* **Entries provided**
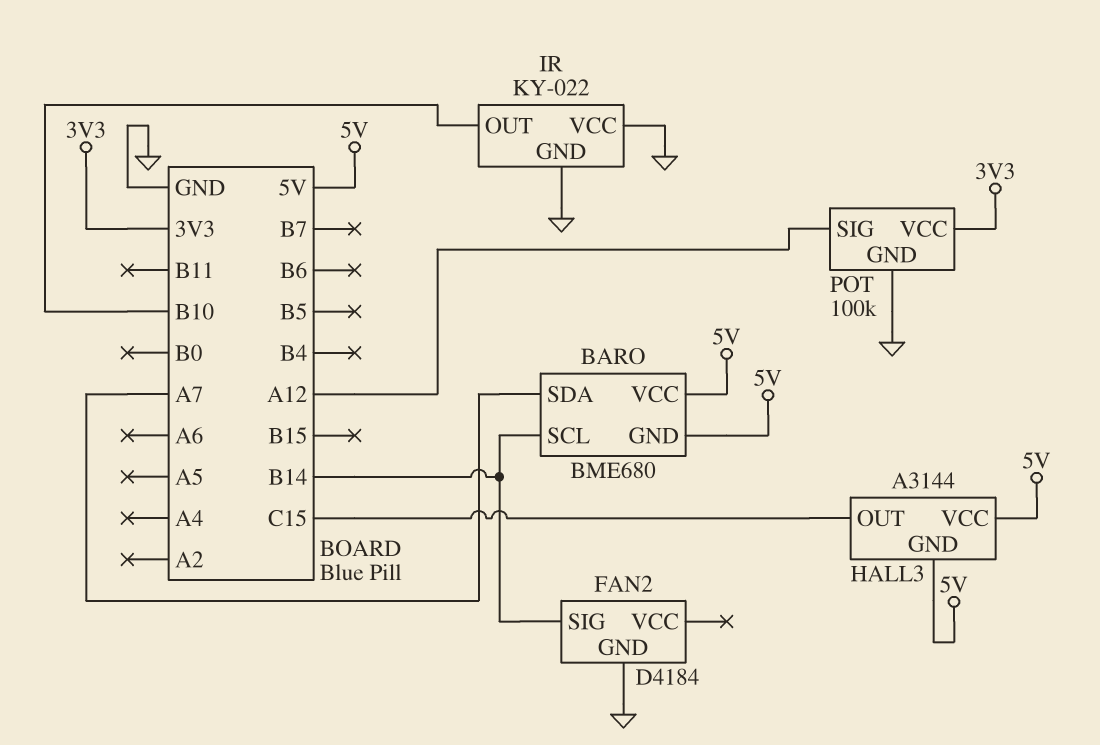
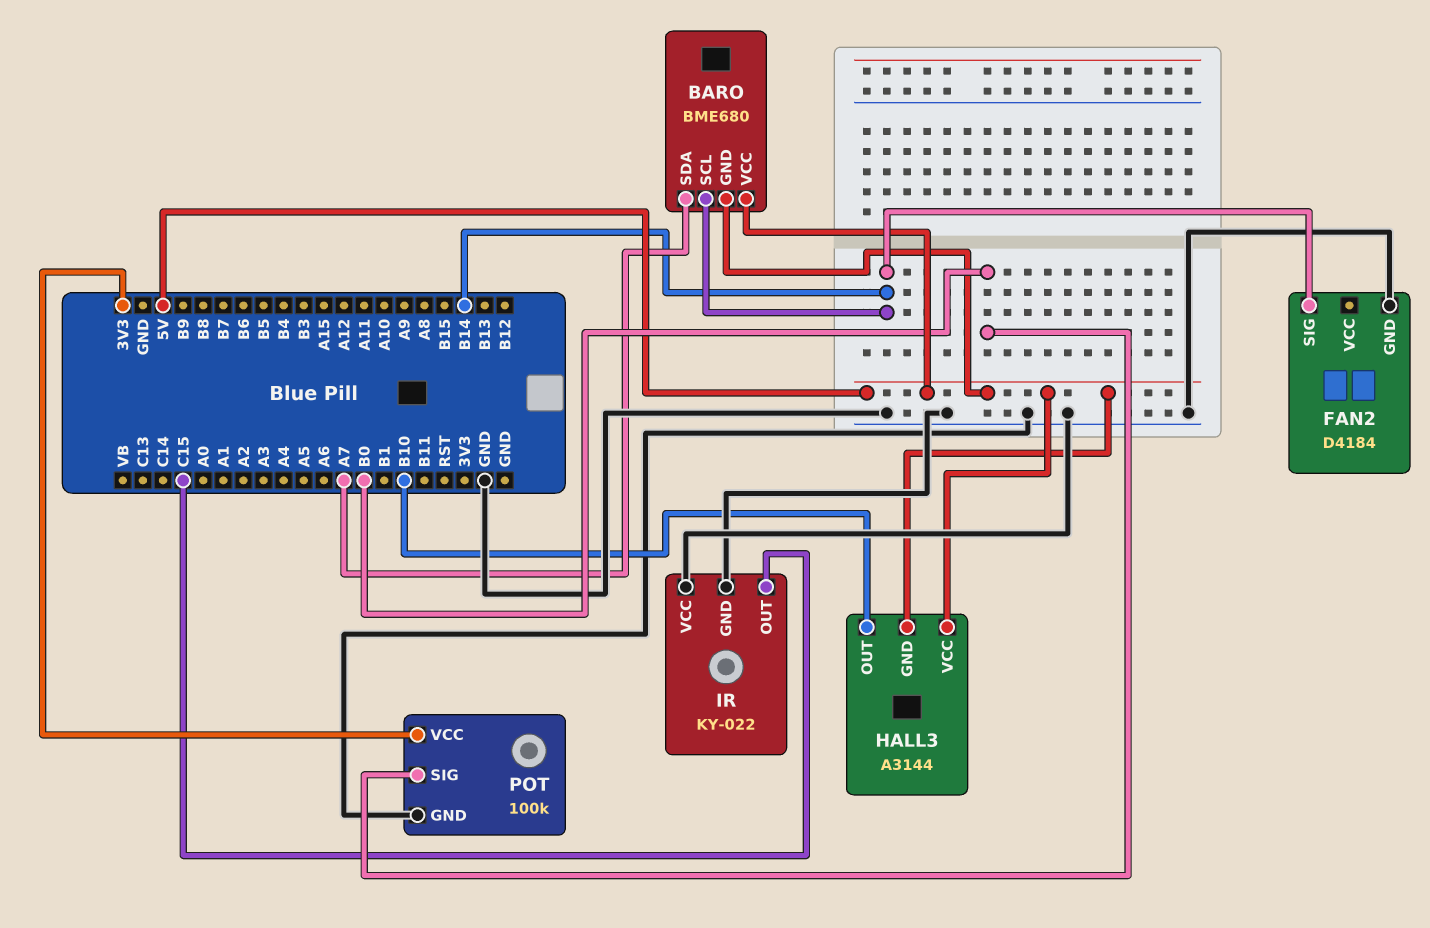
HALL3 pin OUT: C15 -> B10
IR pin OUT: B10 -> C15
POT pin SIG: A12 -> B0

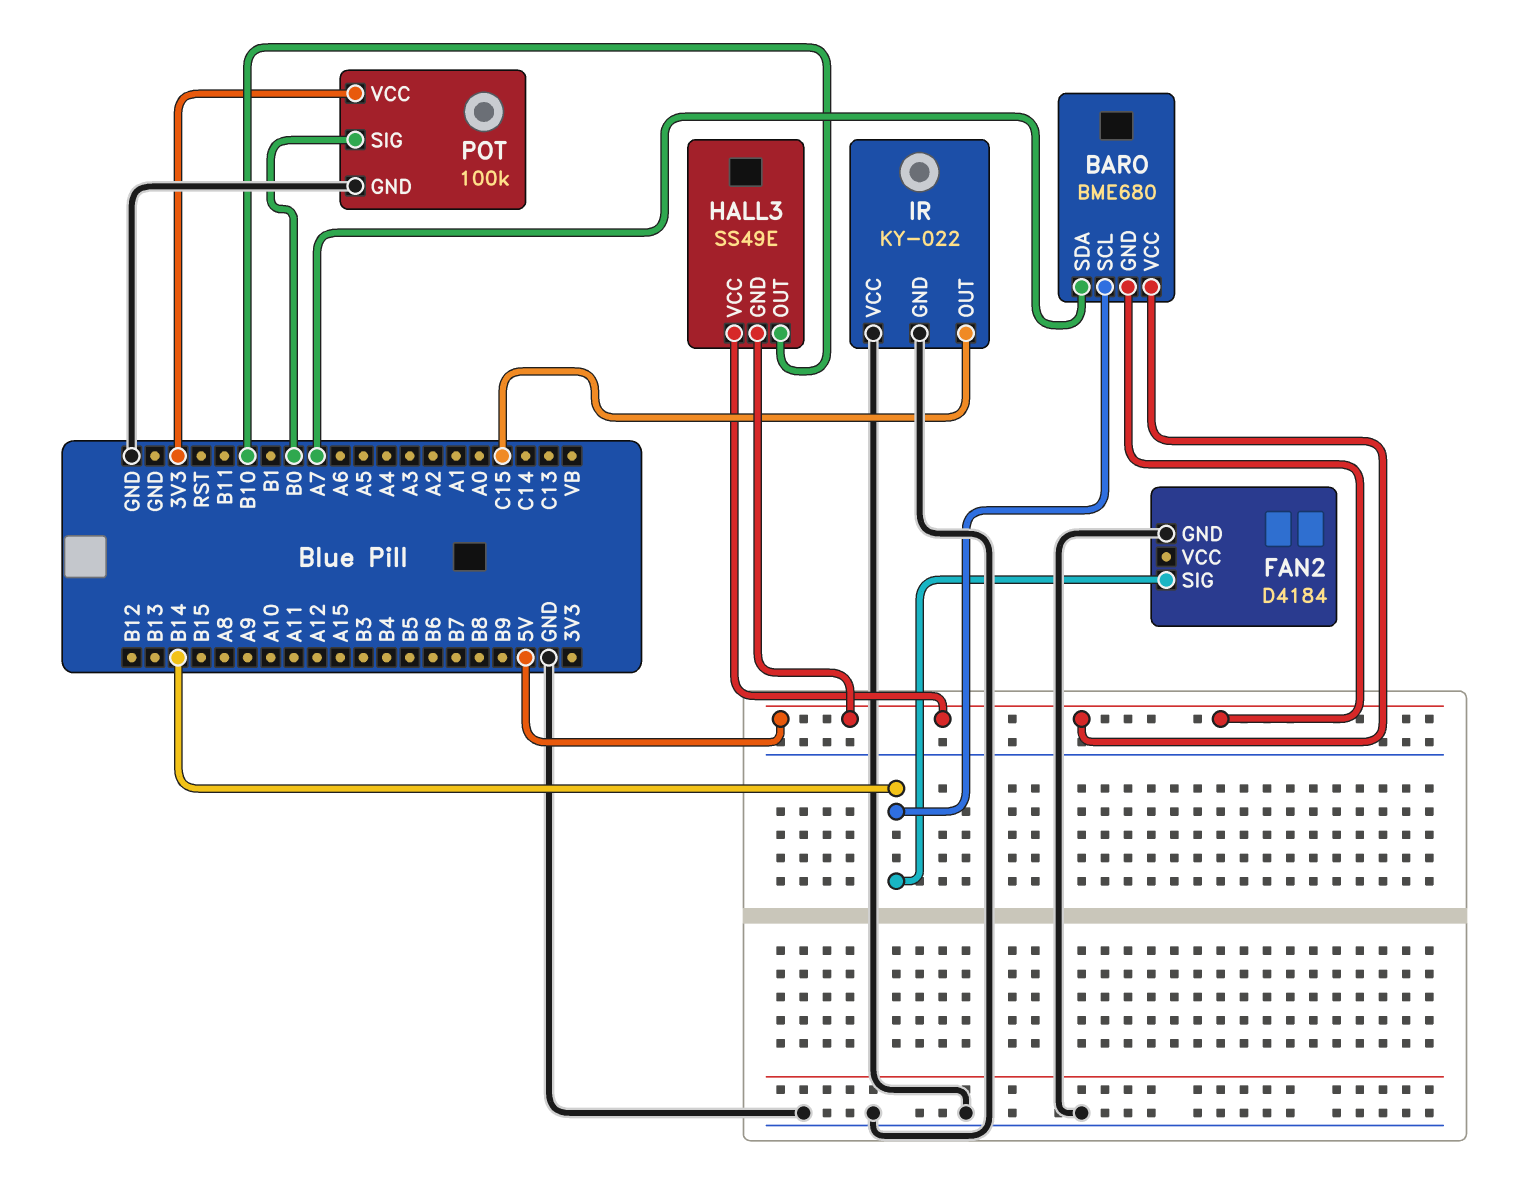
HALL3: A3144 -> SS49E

...

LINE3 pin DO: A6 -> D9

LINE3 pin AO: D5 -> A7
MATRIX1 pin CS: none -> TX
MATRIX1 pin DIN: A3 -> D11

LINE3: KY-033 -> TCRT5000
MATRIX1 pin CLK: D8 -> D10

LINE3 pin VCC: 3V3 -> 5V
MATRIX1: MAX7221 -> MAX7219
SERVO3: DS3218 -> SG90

* **What the task requires**
Among the records above, locate the line containing "IR pin OUT: B10 -> C15" and the line containing "HALL3: A3144 -> SS49E", then transcribe exactly the lines starting at the first and ending at the second, with no pictures.

* **Response to this task**
IR pin OUT: B10 -> C15
POT pin SIG: A12 -> B0

HALL3: A3144 -> SS49E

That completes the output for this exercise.